The problem: Make an exact copy of the lines from the top of the entries below through the line with "change=move; old=pachołek/różowy; first_place=837,180,891,244;". Leave all pictures out.

*** Block opens ***

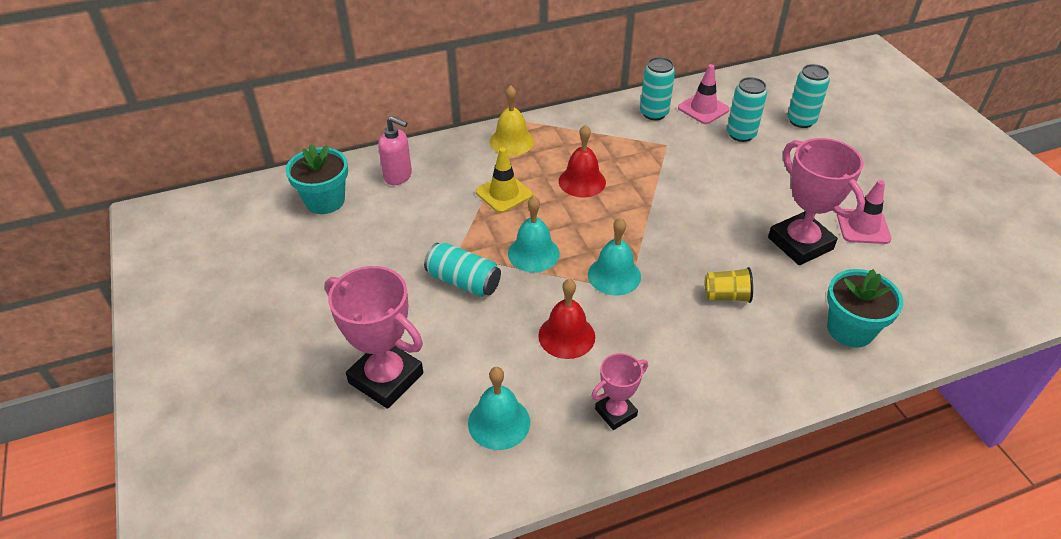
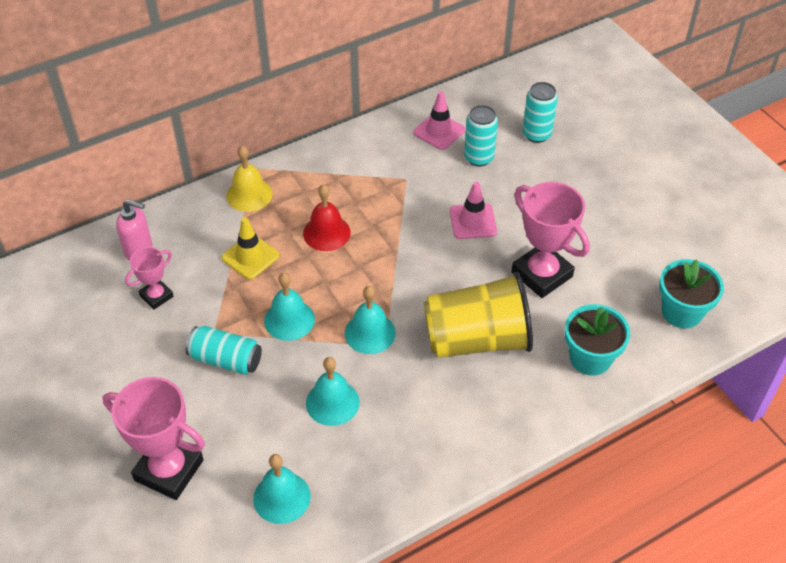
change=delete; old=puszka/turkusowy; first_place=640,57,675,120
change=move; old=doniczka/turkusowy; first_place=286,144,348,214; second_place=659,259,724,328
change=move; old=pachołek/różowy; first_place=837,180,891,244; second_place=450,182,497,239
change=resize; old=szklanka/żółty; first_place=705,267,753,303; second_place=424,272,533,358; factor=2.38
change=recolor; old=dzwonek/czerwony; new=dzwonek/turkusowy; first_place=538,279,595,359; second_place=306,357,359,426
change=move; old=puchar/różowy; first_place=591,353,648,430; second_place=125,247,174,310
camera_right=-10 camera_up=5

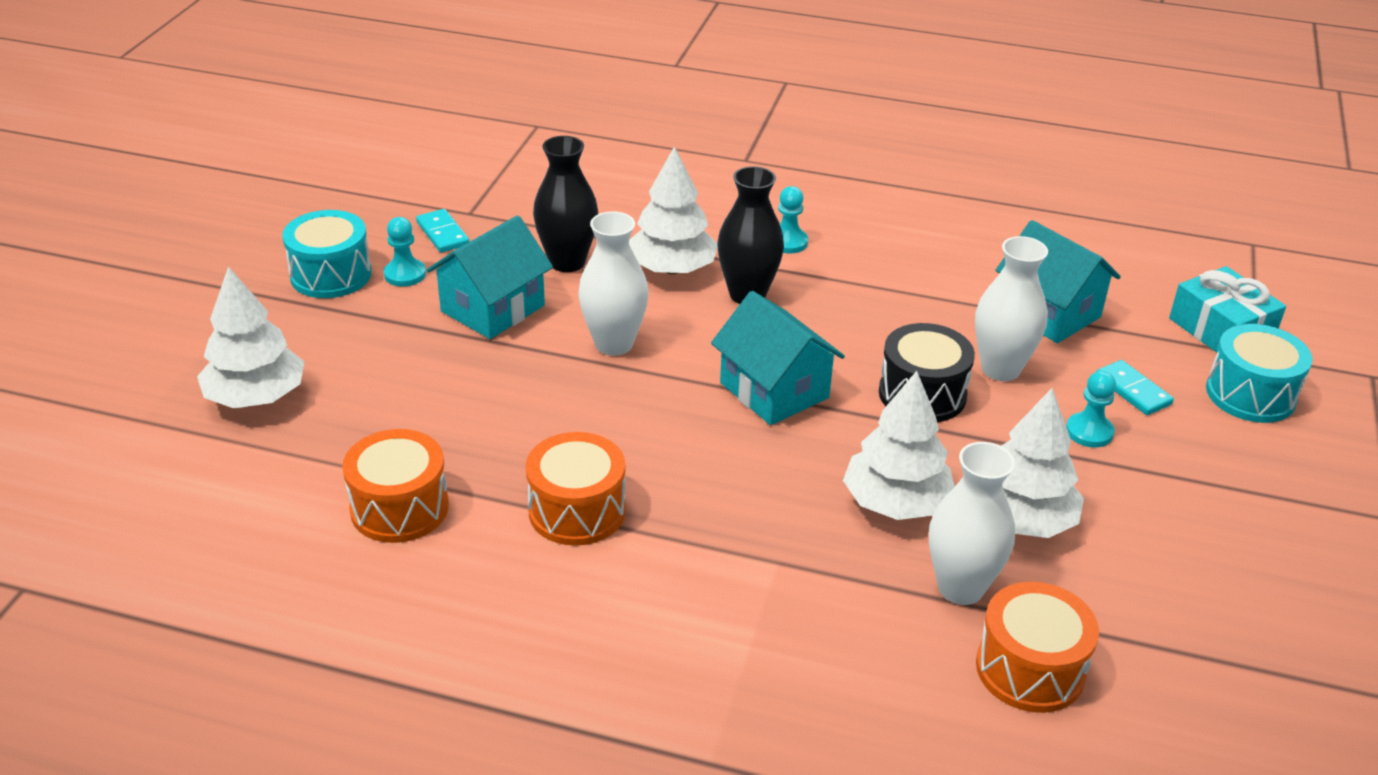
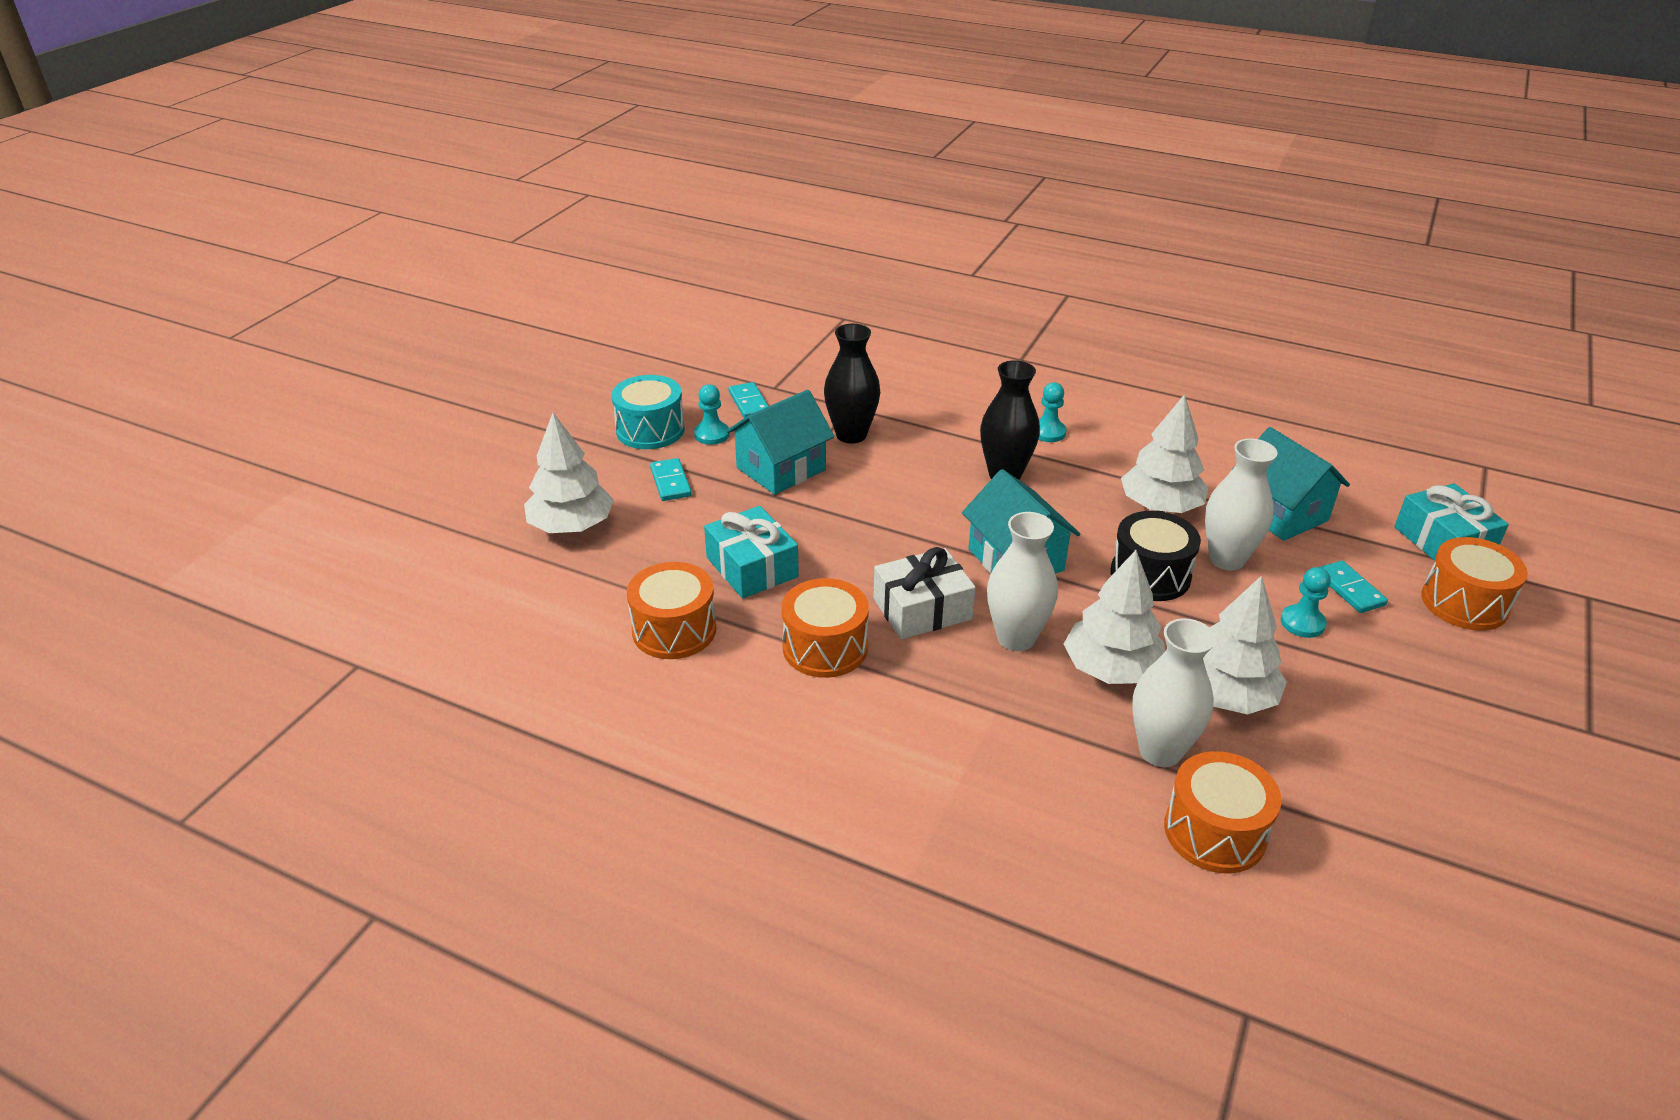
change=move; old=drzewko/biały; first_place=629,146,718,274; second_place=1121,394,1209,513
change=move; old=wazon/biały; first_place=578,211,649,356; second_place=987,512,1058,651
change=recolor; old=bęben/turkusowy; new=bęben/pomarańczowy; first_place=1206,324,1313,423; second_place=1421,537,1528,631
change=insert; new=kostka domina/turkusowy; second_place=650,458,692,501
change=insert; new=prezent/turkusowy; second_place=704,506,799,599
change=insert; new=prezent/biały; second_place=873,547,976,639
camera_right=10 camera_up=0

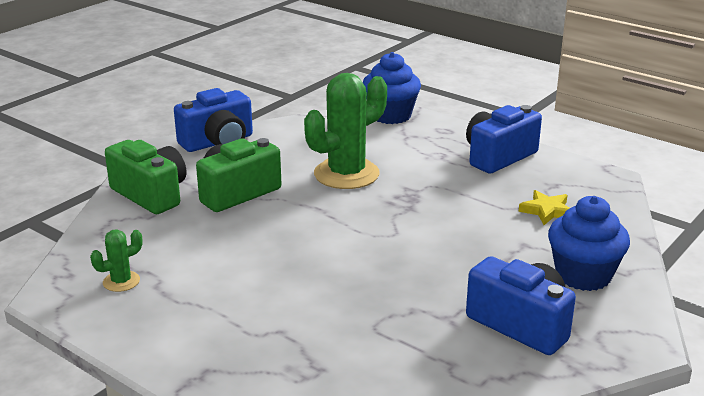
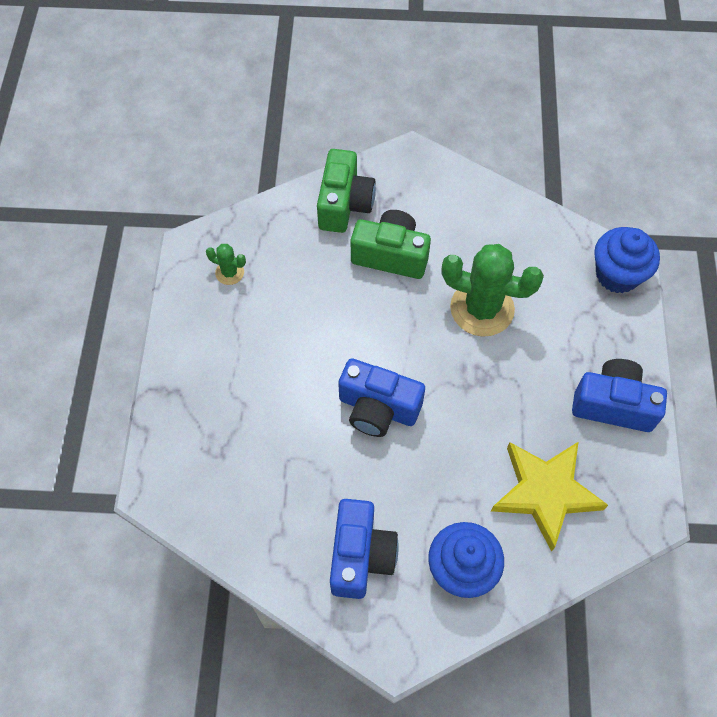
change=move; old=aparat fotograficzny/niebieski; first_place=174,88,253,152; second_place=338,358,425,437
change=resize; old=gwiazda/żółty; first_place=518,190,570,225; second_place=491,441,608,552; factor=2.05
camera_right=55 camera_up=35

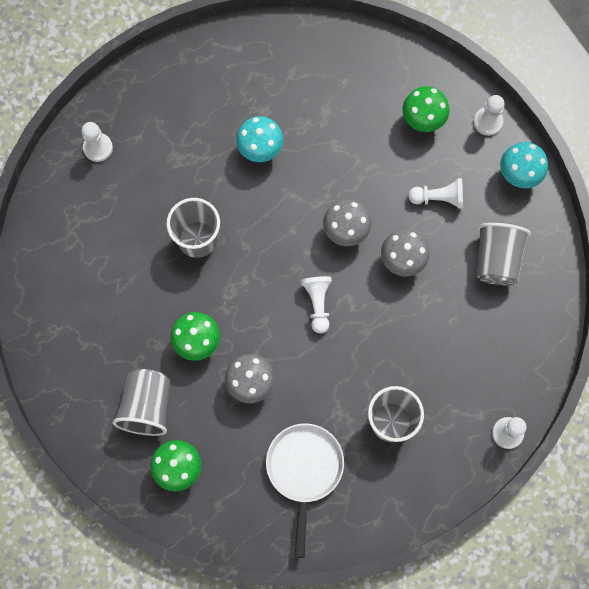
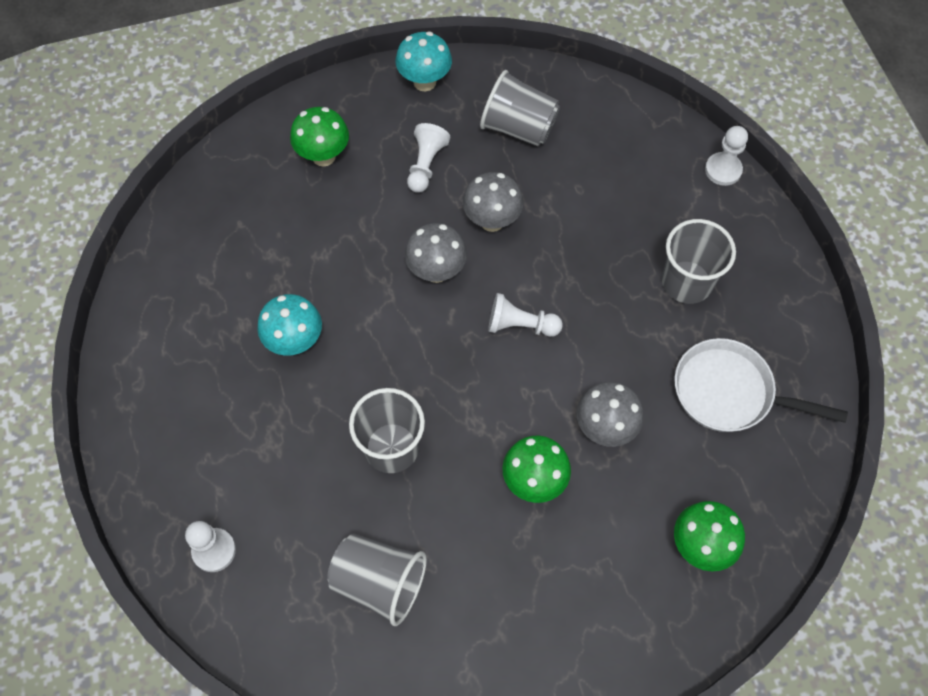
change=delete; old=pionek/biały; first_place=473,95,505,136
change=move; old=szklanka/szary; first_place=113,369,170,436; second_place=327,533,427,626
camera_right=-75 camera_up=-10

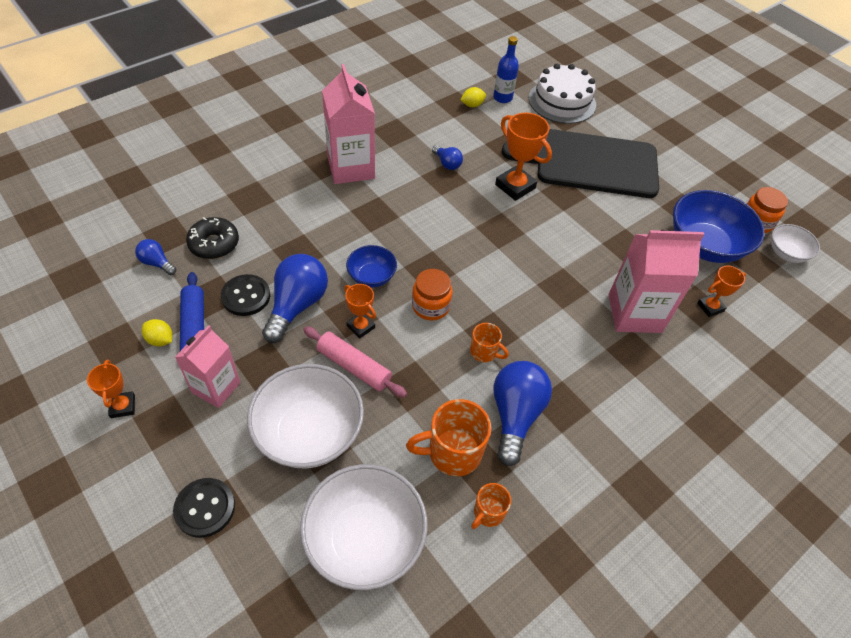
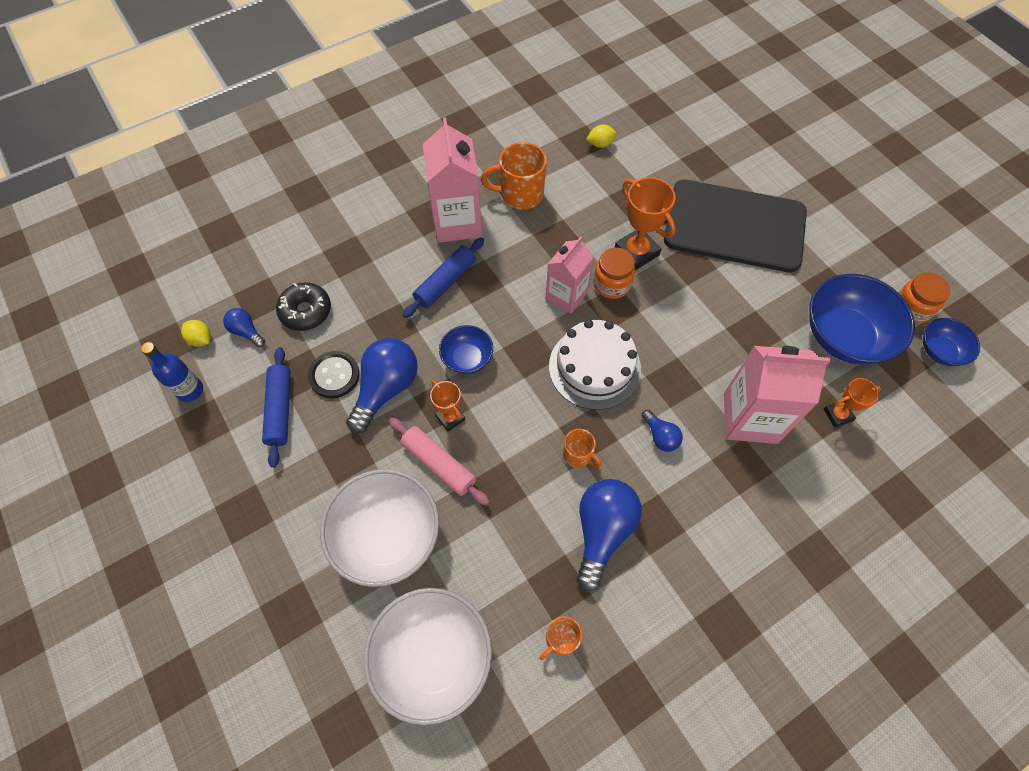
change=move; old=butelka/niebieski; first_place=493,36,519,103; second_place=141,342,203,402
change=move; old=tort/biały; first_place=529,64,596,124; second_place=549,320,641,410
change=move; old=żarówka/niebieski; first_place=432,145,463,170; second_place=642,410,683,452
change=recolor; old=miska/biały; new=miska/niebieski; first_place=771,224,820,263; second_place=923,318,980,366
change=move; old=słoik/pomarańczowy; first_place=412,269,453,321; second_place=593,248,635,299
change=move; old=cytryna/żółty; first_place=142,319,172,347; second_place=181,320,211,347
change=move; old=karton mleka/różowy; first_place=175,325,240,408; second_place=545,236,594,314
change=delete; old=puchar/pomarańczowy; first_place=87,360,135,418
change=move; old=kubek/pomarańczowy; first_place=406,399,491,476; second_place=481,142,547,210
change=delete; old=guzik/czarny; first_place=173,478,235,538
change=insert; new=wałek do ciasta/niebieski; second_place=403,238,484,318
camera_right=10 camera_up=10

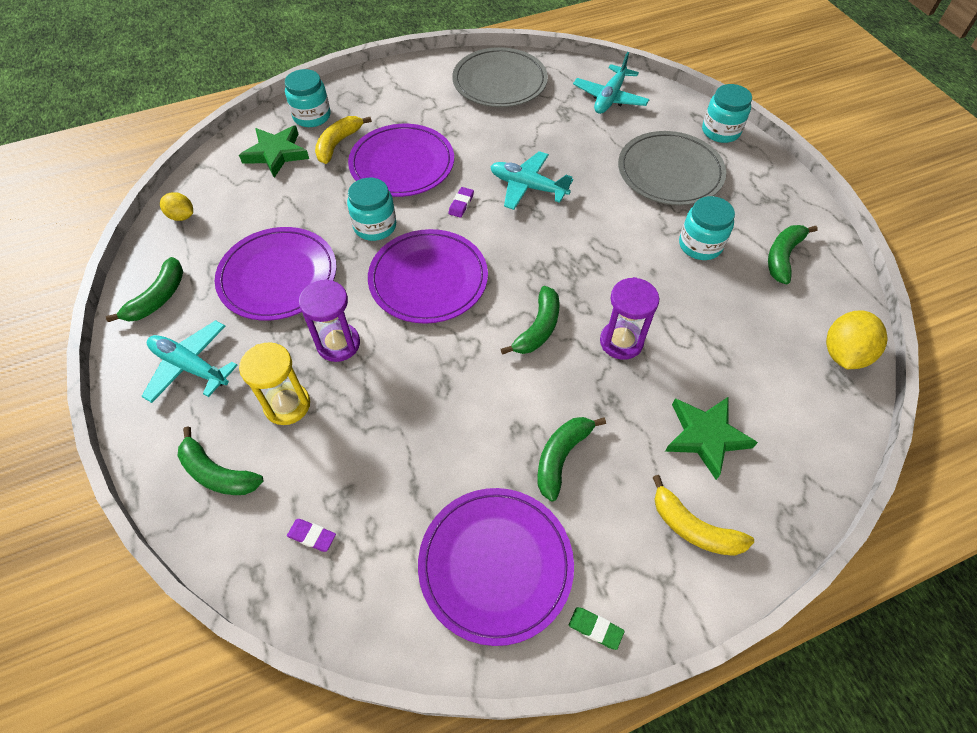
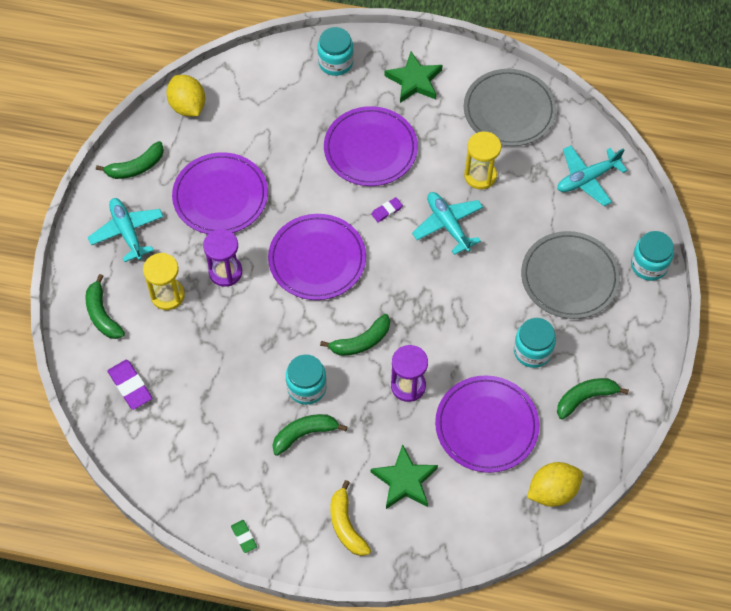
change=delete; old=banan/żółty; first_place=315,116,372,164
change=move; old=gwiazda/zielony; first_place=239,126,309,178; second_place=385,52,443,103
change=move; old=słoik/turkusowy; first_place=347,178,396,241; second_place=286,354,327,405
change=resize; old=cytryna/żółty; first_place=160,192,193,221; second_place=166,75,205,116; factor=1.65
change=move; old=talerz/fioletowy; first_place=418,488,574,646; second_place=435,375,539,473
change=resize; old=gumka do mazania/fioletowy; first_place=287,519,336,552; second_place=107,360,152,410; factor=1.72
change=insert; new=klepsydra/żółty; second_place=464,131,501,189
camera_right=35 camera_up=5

*** Block closes ***

Output below:
change=delete; old=puszka/turkusowy; first_place=640,57,675,120
change=move; old=doniczka/turkusowy; first_place=286,144,348,214; second_place=659,259,724,328
change=move; old=pachołek/różowy; first_place=837,180,891,244; second_place=450,182,497,239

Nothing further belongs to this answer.